Lines from the one with "main.txt: [159,552,190,592] ->" up to and including the one with "Arvo 4: [395,100,428,133]" are to be copied exactly from the records below, without their pictures.

**DATA UNDER STUDY**:
----------

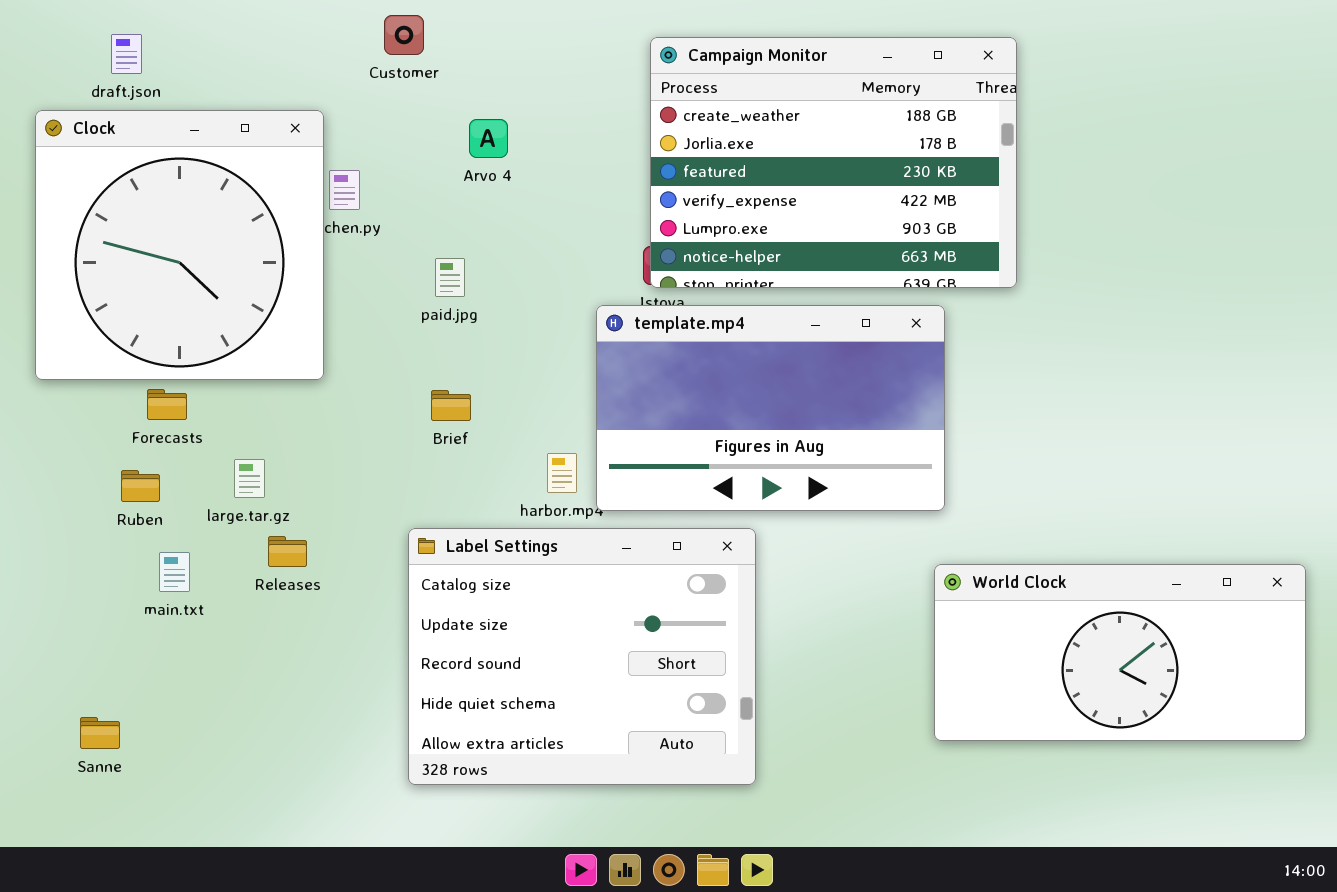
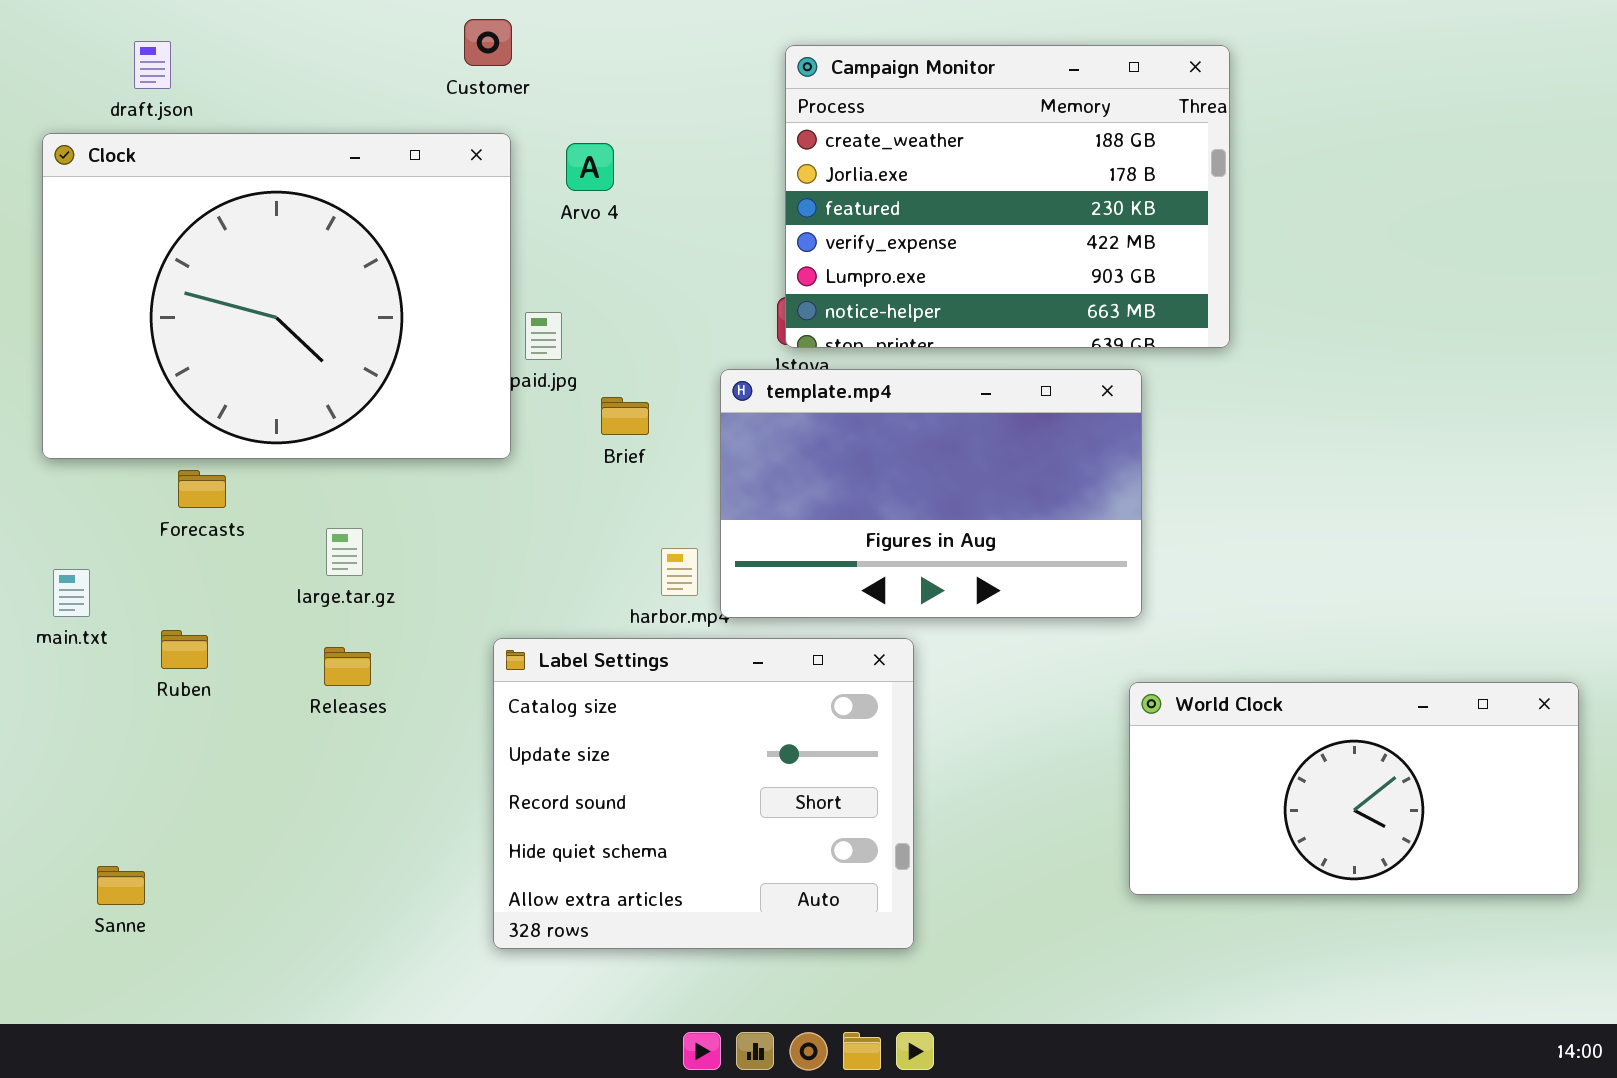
Clock: [35,110,324,380] -> [42,133,511,459], resized
Brief: [431,390,471,421] -> [601,397,649,435], moved
large.tar.gz: [234,459,265,498] -> [326,528,363,576], moved
Ruben: [121,470,160,502] -> [161,630,208,669], moved
main.txt: [159,552,190,592] -> [53,569,90,617], moved

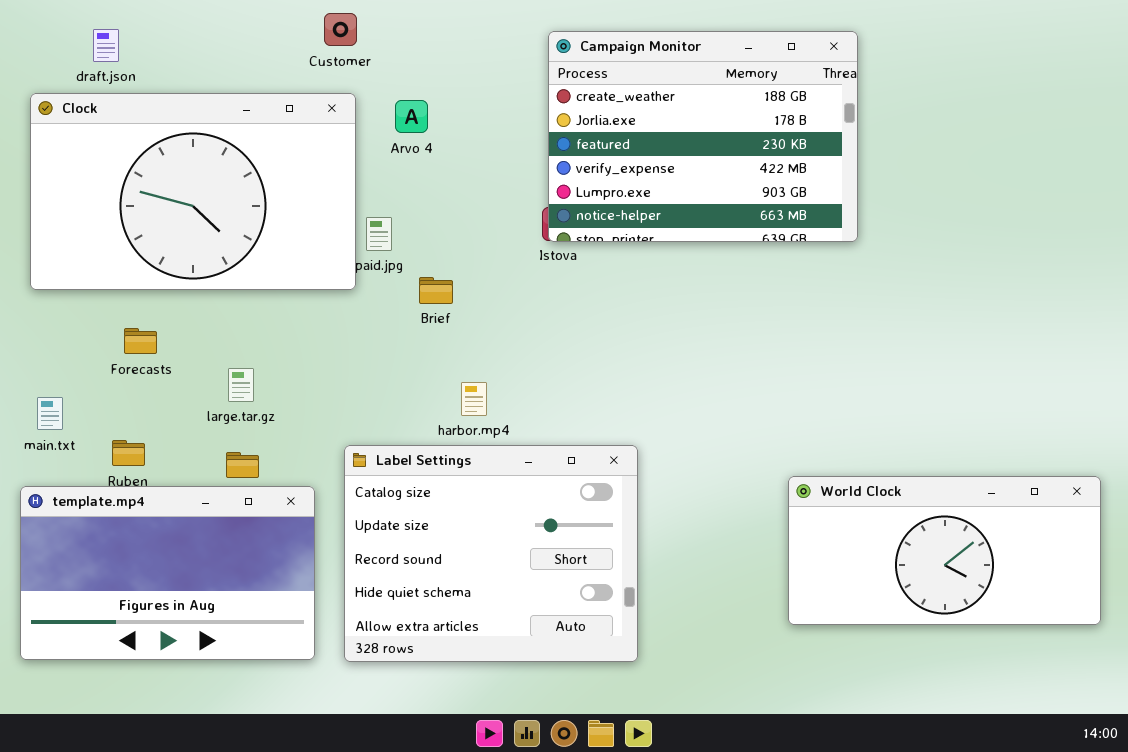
Clock: [42,133,511,459] -> [30,93,356,290], resized
template.mp4: [720,369,1142,618] -> [20,486,315,660], moved

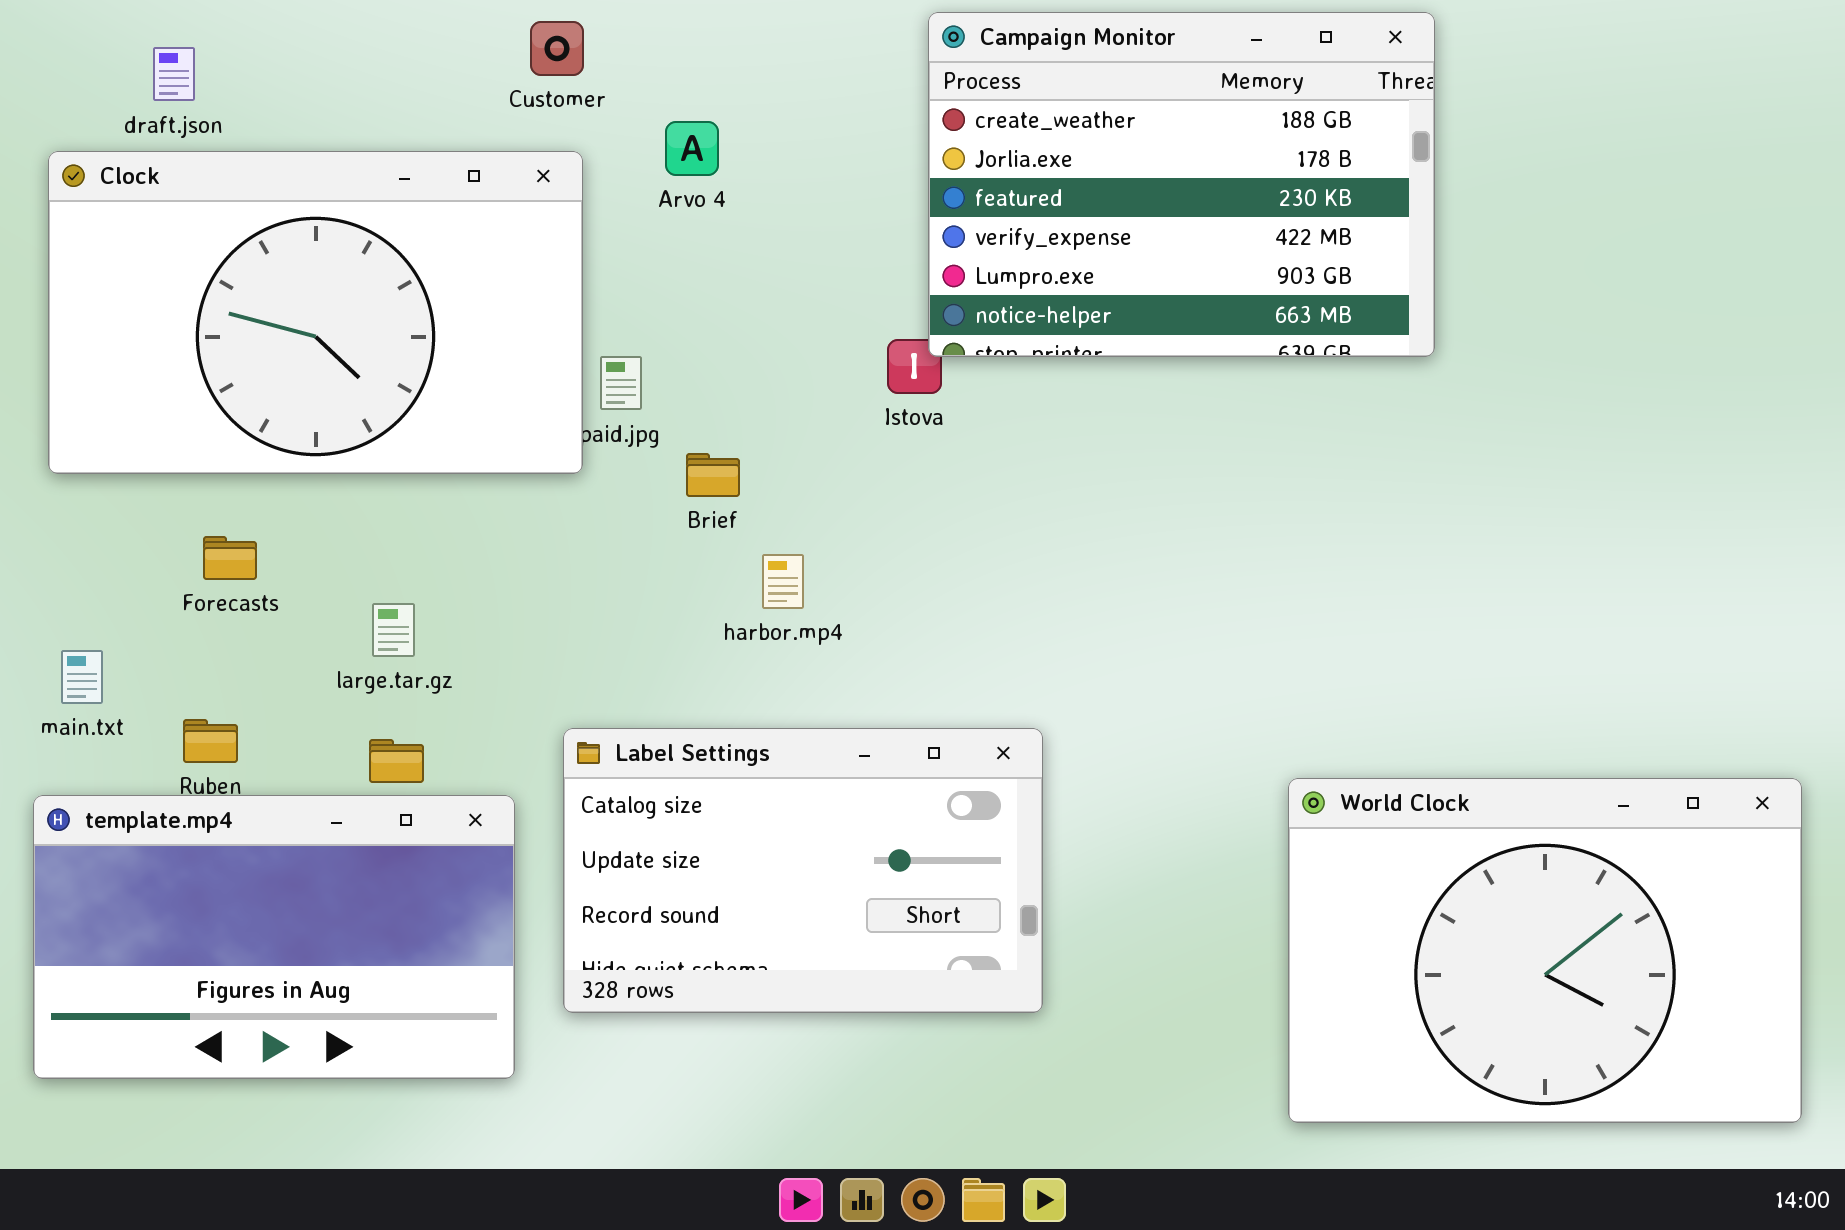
Campaign Monitor: [548,31,858,242] -> [928,12,1435,357], moved
Arvo 4: [395,100,428,133] -> [665,121,719,176], moved
harbor.mp4: [461,382,487,416] -> [762,554,804,609], moved
Label Settings: [344,445,638,662] -> [563,728,1043,1013], resized
World Clock: [788,476,1101,625] -> [1288,778,1802,1123], resized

----------

**SOLUTION**:
main.txt: [159,552,190,592] -> [53,569,90,617], moved

Clock: [42,133,511,459] -> [30,93,356,290], resized
template.mp4: [720,369,1142,618] -> [20,486,315,660], moved

Campaign Monitor: [548,31,858,242] -> [928,12,1435,357], moved
Arvo 4: [395,100,428,133] -> [665,121,719,176], moved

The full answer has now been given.